▶ **Collected material**
-=-=-=-=-

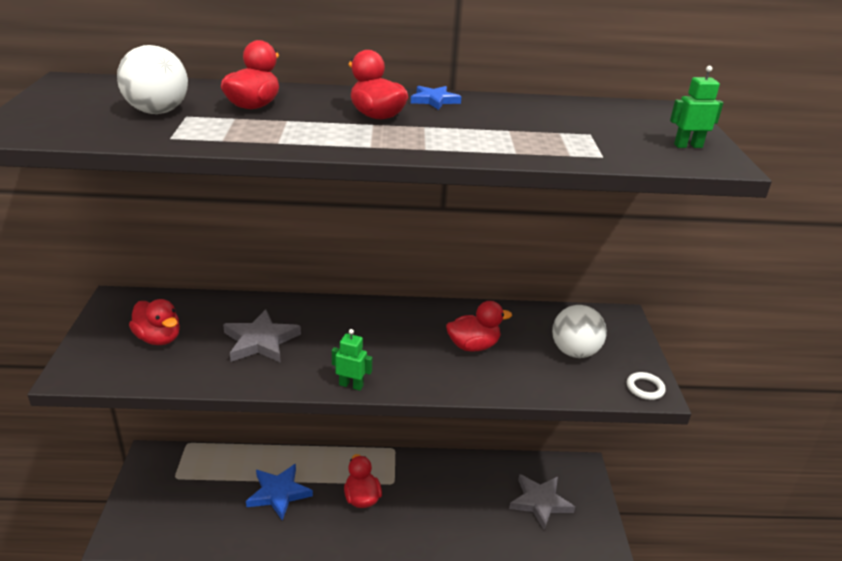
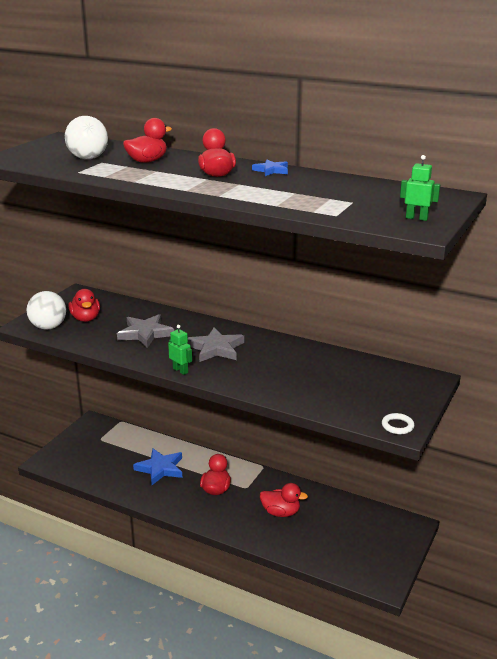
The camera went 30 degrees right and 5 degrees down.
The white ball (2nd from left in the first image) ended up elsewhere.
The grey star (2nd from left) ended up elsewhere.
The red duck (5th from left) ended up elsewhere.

-=-=-=-=-

Output the whole of the data, unchanged; keep the pictures out.

The camera went 30 degrees right and 5 degrees down.
The white ball (2nd from left in the first image) ended up elsewhere.
The grey star (2nd from left) ended up elsewhere.
The red duck (5th from left) ended up elsewhere.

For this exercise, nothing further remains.